- [YOUR TASK] Where in the records does the word "AGND" appear? Copy each line that holds it.

- [RECORDS PROVIDED]

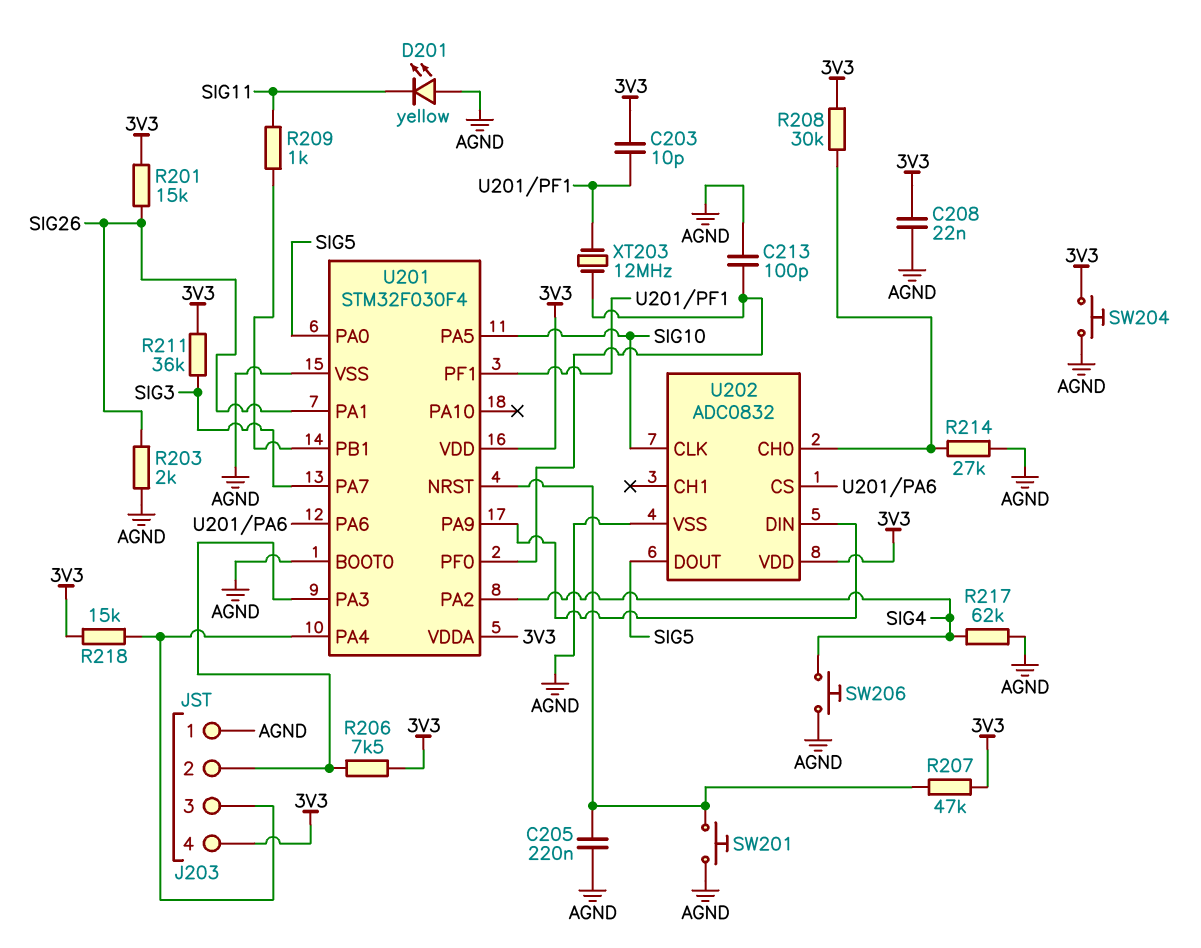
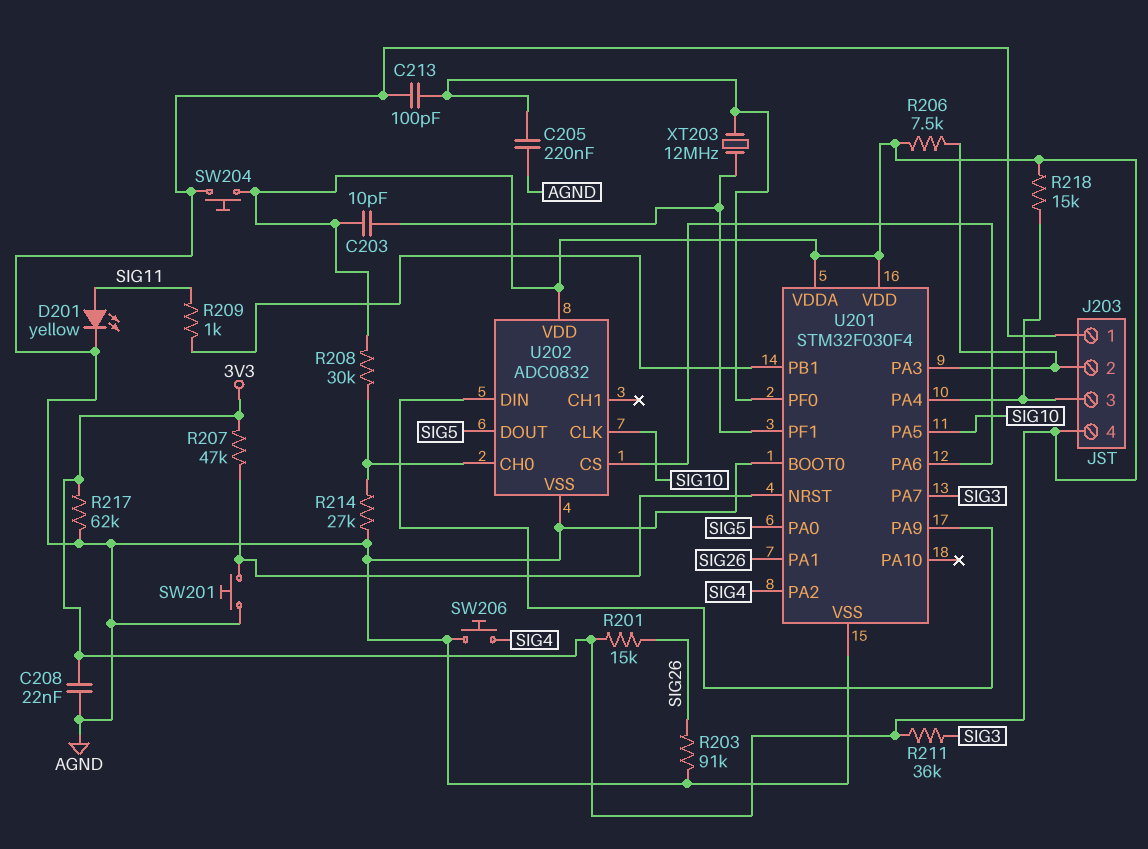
C205: 220nF (AGND, U201/NRST) -> 220nF (AGND, U201/PF0)
D201: LED yellow (A AGND, K SIG11) -> LED yellow (A SIG11, K AGND)
R203: 2k (AGND, SIG26) -> 91k (AGND, SIG26)
R217: 62k (AGND, SIG4) -> 62k (3V3, AGND)

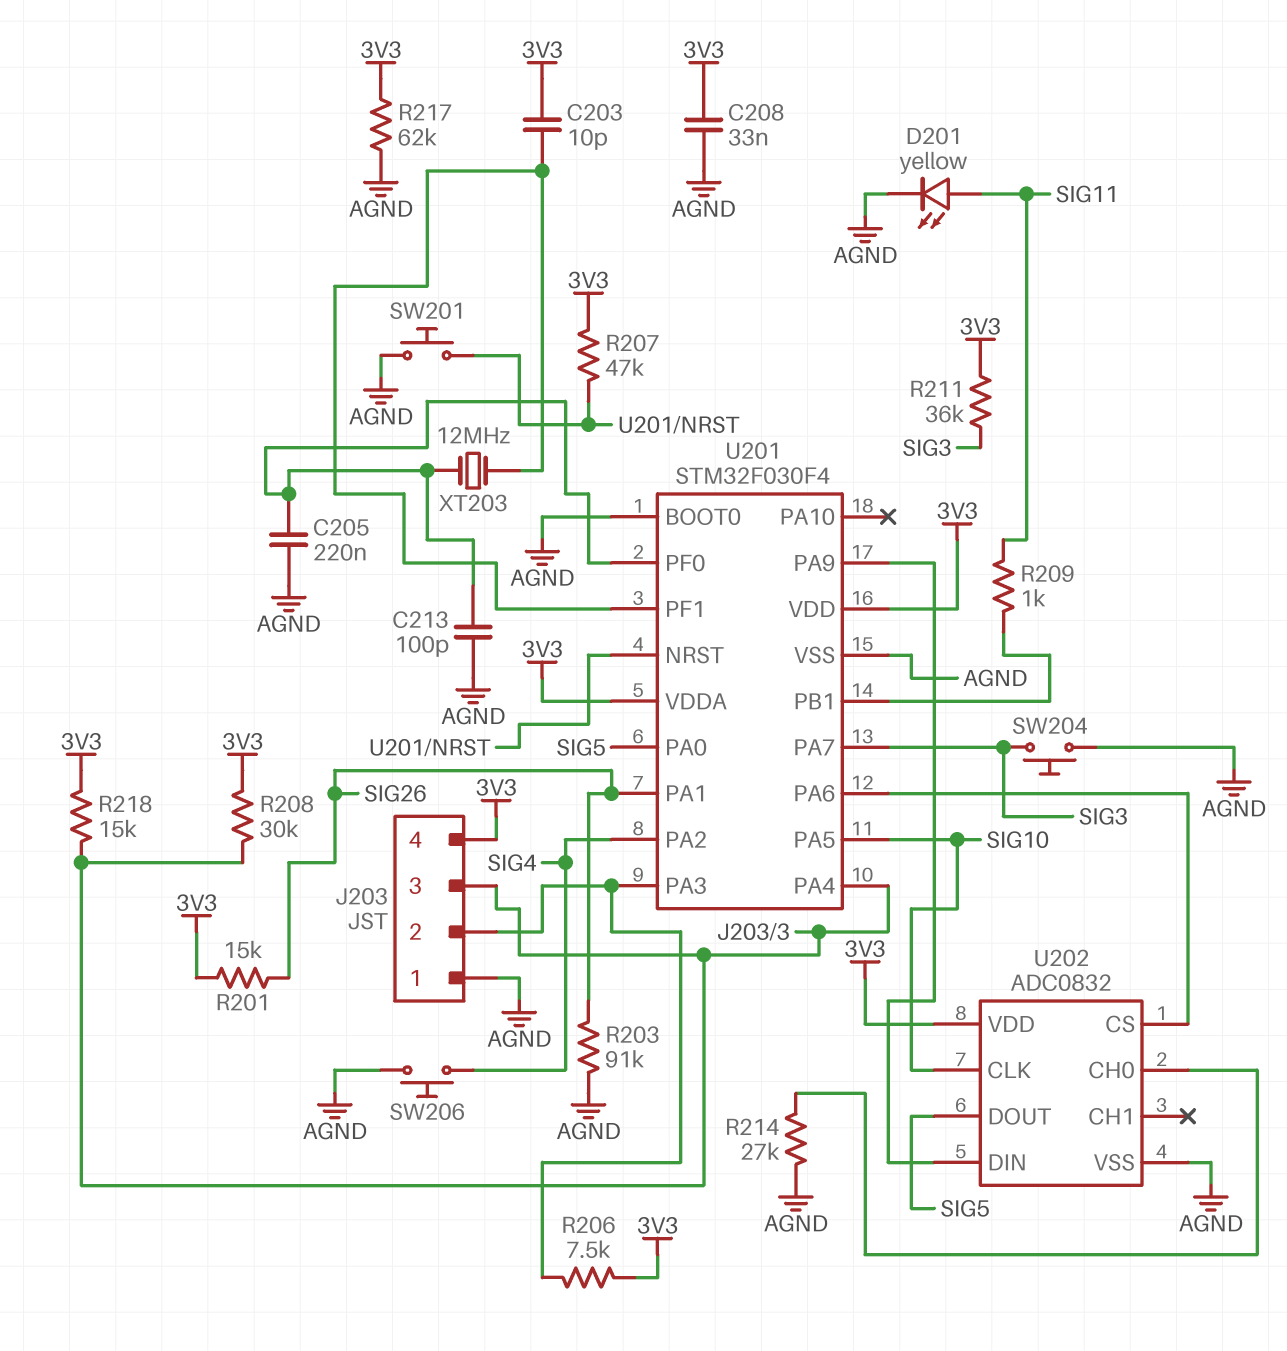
C208: 22nF (3V3, AGND) -> 33nF (3V3, AGND)
R208: 30k (3V3, U202/CH0) -> 30k (3V3, J203/3)
SW204: button (3V3, AGND) -> button (AGND, SIG3)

- [WRITTEN REPLY]
C205: 220nF (AGND, U201/NRST) -> 220nF (AGND, U201/PF0)
D201: LED yellow (A AGND, K SIG11) -> LED yellow (A SIG11, K AGND)
R203: 2k (AGND, SIG26) -> 91k (AGND, SIG26)
R217: 62k (AGND, SIG4) -> 62k (3V3, AGND)
C208: 22nF (3V3, AGND) -> 33nF (3V3, AGND)
SW204: button (3V3, AGND) -> button (AGND, SIG3)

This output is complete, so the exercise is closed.